TASK REQUIREMENTS: From the line containing "- op: recoloured" to the last line below, retype everything word for word.
++++++
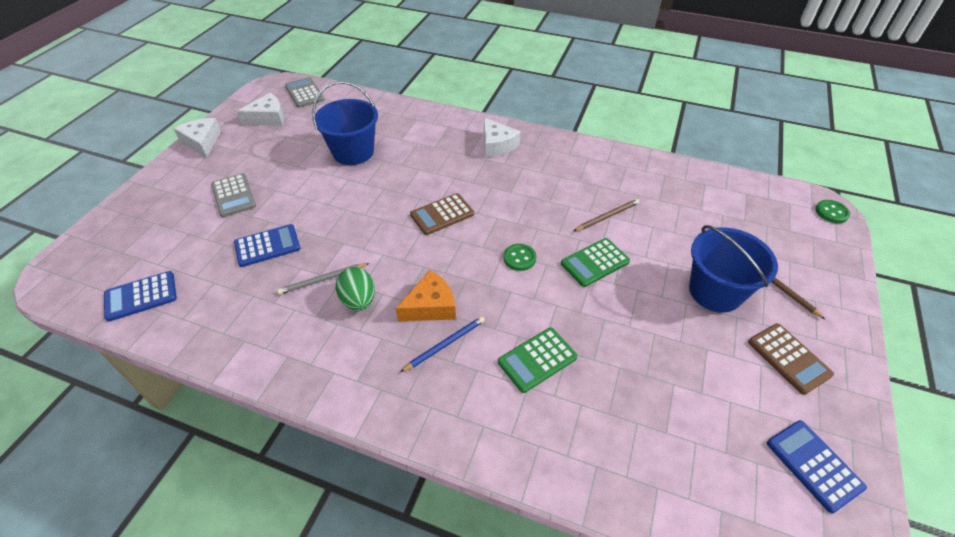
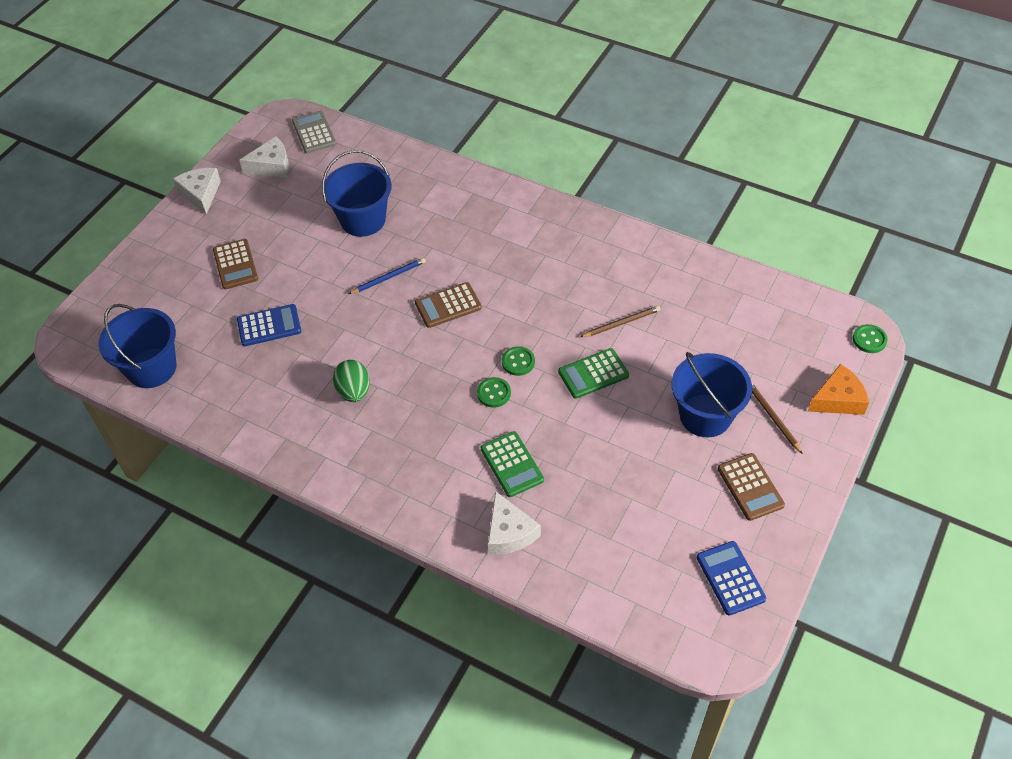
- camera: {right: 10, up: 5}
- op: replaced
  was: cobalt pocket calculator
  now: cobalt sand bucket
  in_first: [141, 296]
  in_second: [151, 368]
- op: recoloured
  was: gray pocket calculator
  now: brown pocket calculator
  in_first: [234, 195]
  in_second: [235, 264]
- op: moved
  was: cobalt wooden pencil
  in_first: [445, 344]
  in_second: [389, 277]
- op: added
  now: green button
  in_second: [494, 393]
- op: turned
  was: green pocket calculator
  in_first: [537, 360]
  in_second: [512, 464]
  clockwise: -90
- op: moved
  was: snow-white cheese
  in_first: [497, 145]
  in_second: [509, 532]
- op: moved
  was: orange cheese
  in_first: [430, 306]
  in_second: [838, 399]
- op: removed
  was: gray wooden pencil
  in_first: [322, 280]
++++++
REPLY TO THE TASK:
- op: recoloured
  was: gray pocket calculator
  now: brown pocket calculator
  in_first: [234, 195]
  in_second: [235, 264]
- op: moved
  was: cobalt wooden pencil
  in_first: [445, 344]
  in_second: [389, 277]
- op: added
  now: green button
  in_second: [494, 393]
- op: turned
  was: green pocket calculator
  in_first: [537, 360]
  in_second: [512, 464]
  clockwise: -90
- op: moved
  was: snow-white cheese
  in_first: [497, 145]
  in_second: [509, 532]
- op: moved
  was: orange cheese
  in_first: [430, 306]
  in_second: [838, 399]
- op: removed
  was: gray wooden pencil
  in_first: [322, 280]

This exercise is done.